**TASK TO COMPLETE**
Would you restate, word for word, only the lines starting at the one with "purple clock [463,129,516,189] -> none" and ending with the final line of the entries below? Pictures stay out.

**SUPPLIED ENTRIES**

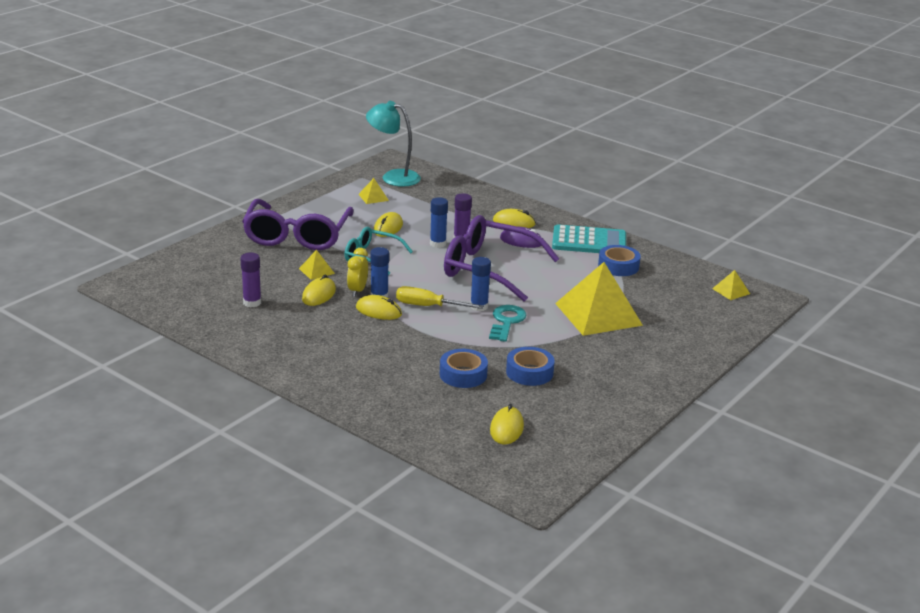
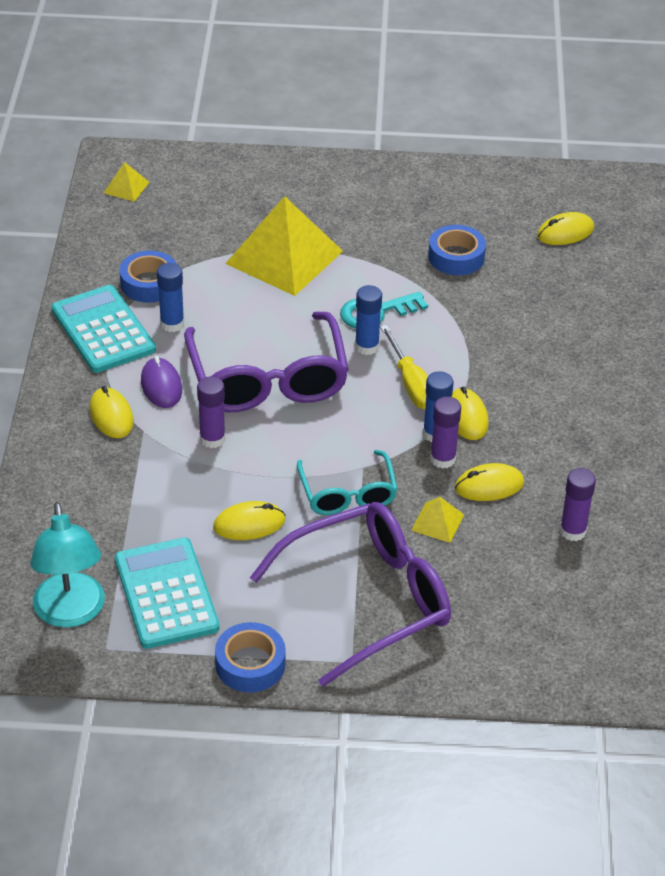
camera: 125 degrees left, 15 degrees up
yellow clock [347,248,368,297] -> purple glue stick [430,396,461,469]
yellow pyramid [358,178,389,204] -> turquoise calculator [115,538,219,649]
blue glue stick [430,197,448,248] -> blue glue stick moved to [157,263,184,332]
blue tape [440,349,488,388] -> blue tape moved to [215,622,286,693]

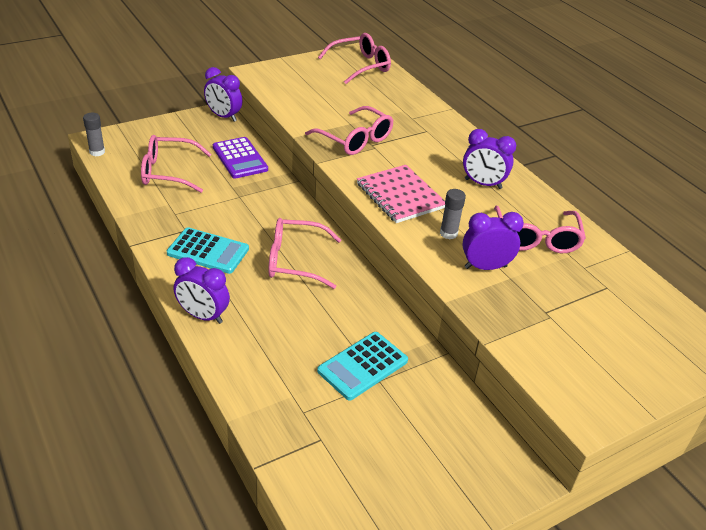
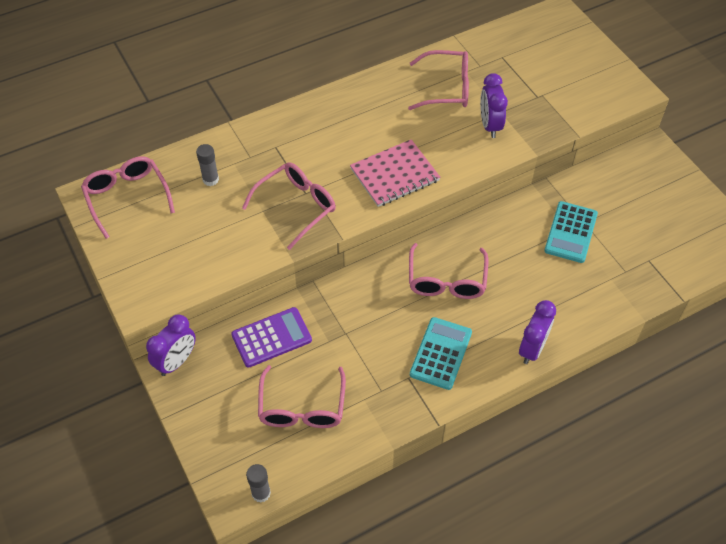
camera: 85 degrees left, 15 degrees up
turquoise calculator [317,332,408,401] -> turquoise calculator turned 60 degrees clockwise [544,201,598,263]
grey glue stick [440,189,466,239] -> grey glue stick moved to [196,144,219,186]
purple clock [463,129,516,189] -> none

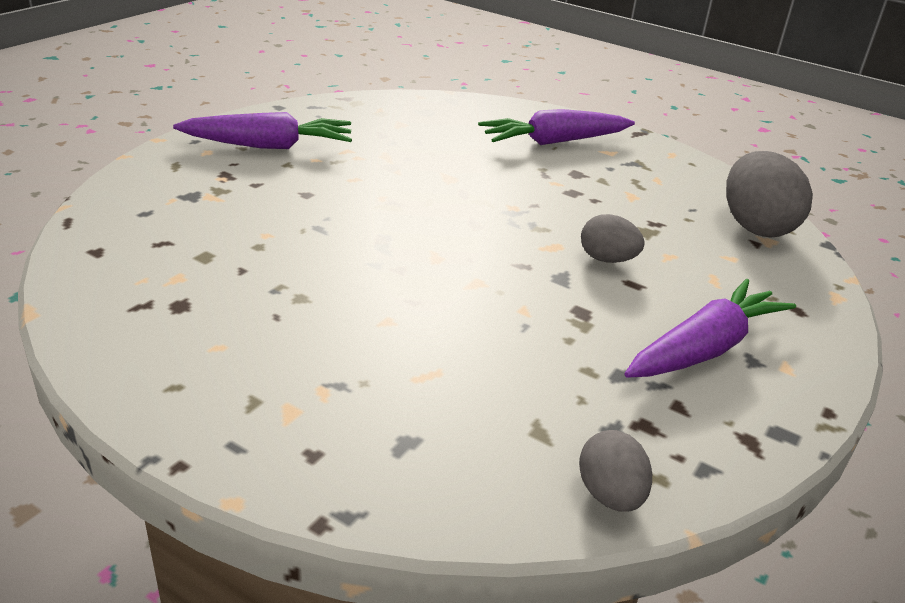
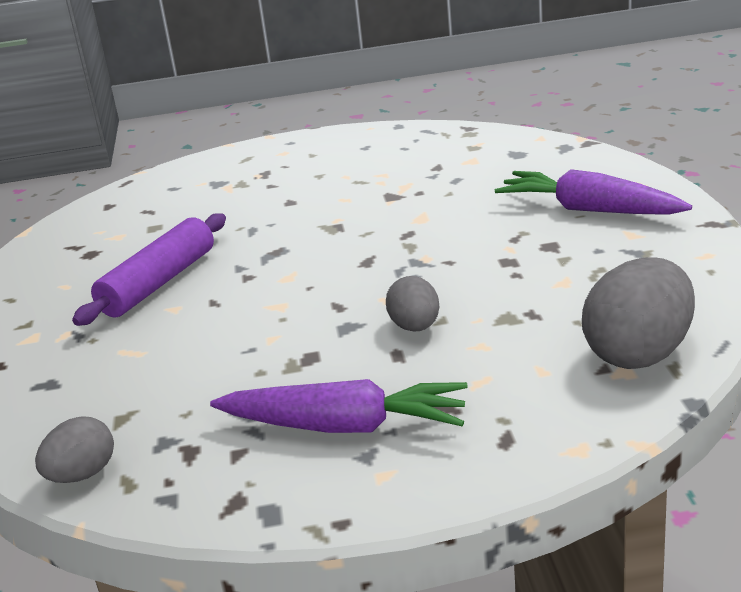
camera: 55 degrees right, 5 degrees down
purple carrot [173,112,352,149] -> none
none -> purple rolling pin [72,213,226,326]

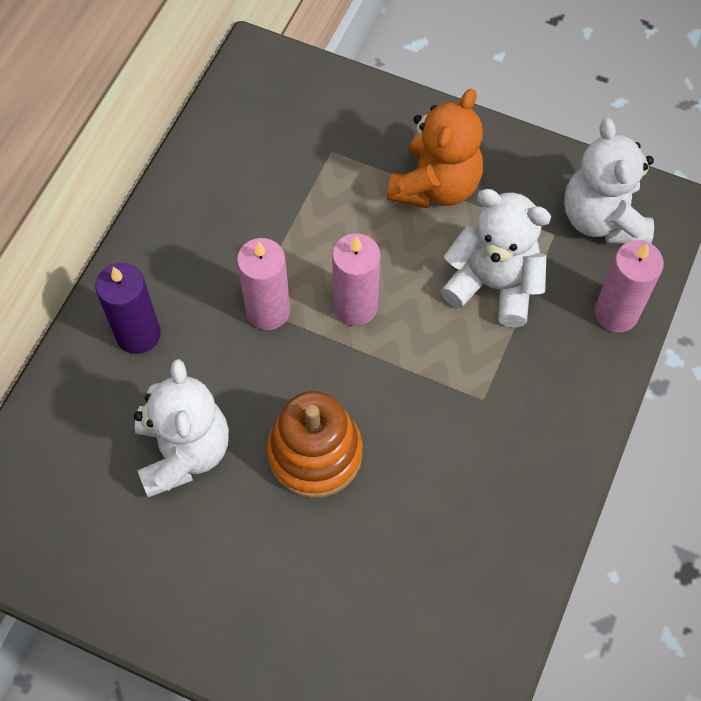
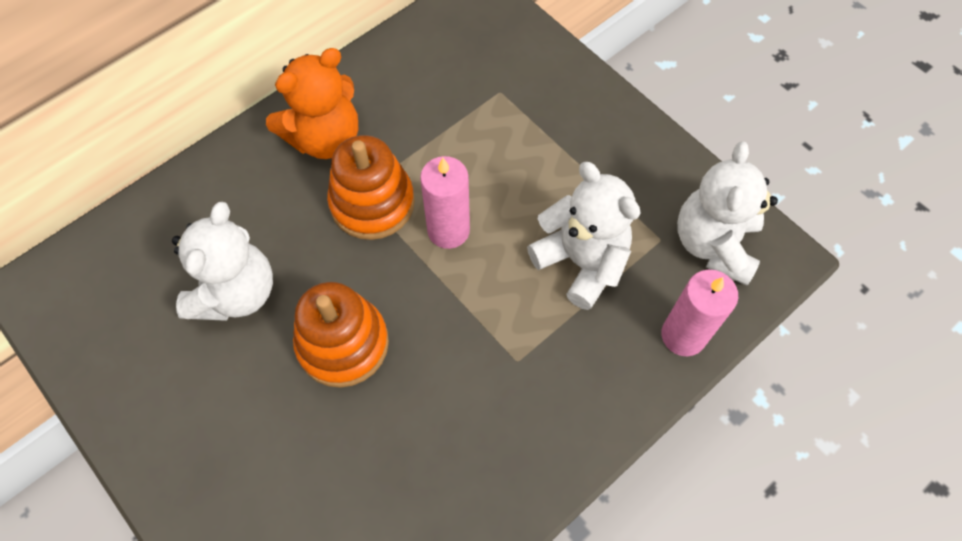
camera: 25 degrees right, 0 degrees up
purple candle [95,263,161,354] -> none
pink candle [237,238,290,330] -> orange stacking toy [327,135,415,240]
orange teddy bear [387,89,483,208] -> orange teddy bear moved to [266,48,358,159]

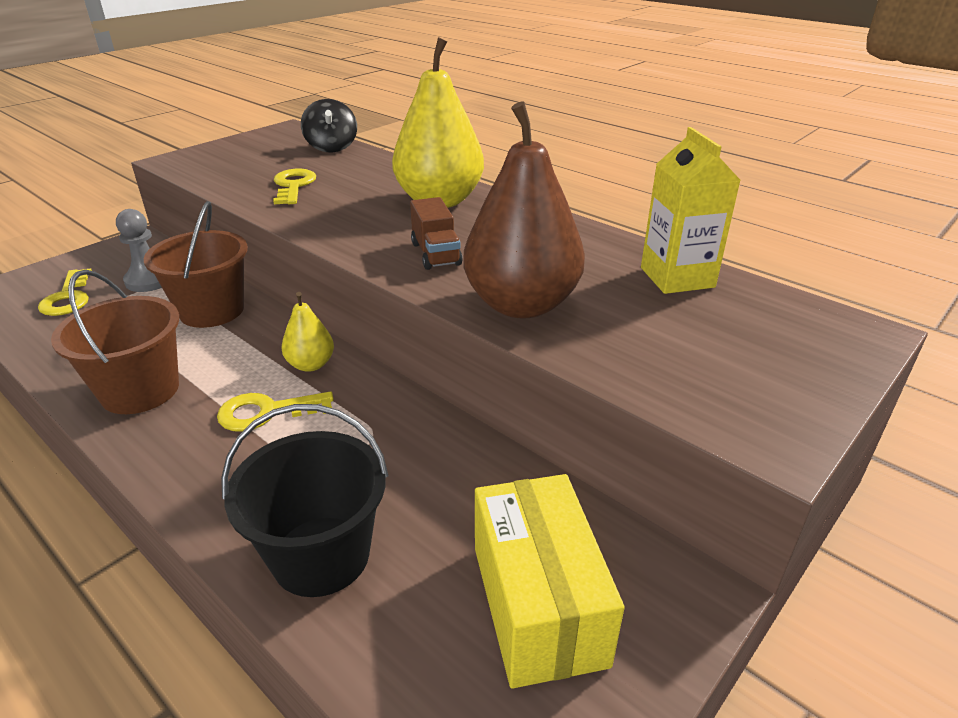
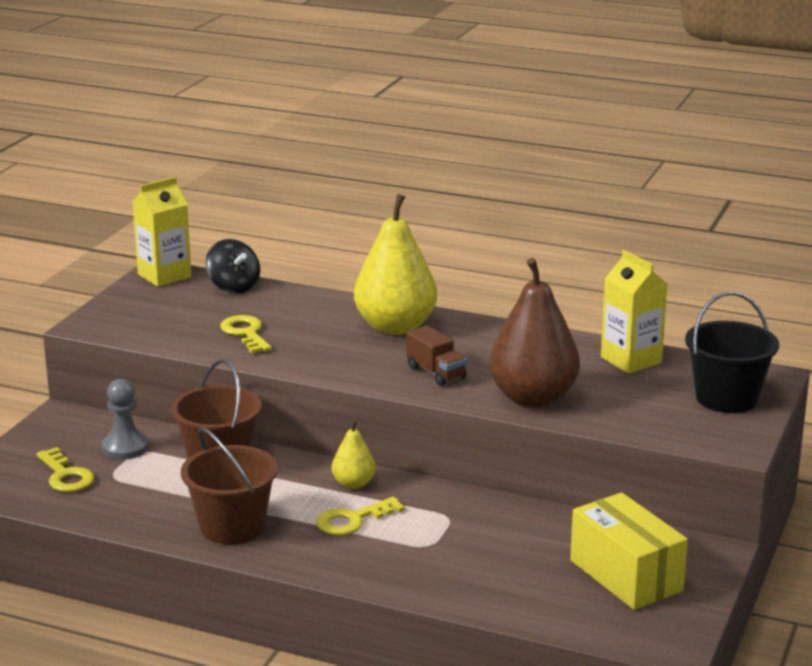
camera: 20 degrees left, 10 degrees down
black bucket [221,404,388,597] -> black bucket moved to [685,292,779,413]
none -> yellow carton [132,177,192,287]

**RESPONSE AREA**
purple clock [463,129,516,189] -> none

camera: 55 degrees right, 5 degrees down
purple carrot [173,112,352,149] -> none
none -> purple rolling pin [72,213,226,326]

camera: 25 degrees right, 0 degrees up
purple candle [95,263,161,354] -> none
pink candle [237,238,290,330] -> orange stacking toy [327,135,415,240]
orange teddy bear [387,89,483,208] -> orange teddy bear moved to [266,48,358,159]

camera: 20 degrees left, 10 degrees down
black bucket [221,404,388,597] -> black bucket moved to [685,292,779,413]
none -> yellow carton [132,177,192,287]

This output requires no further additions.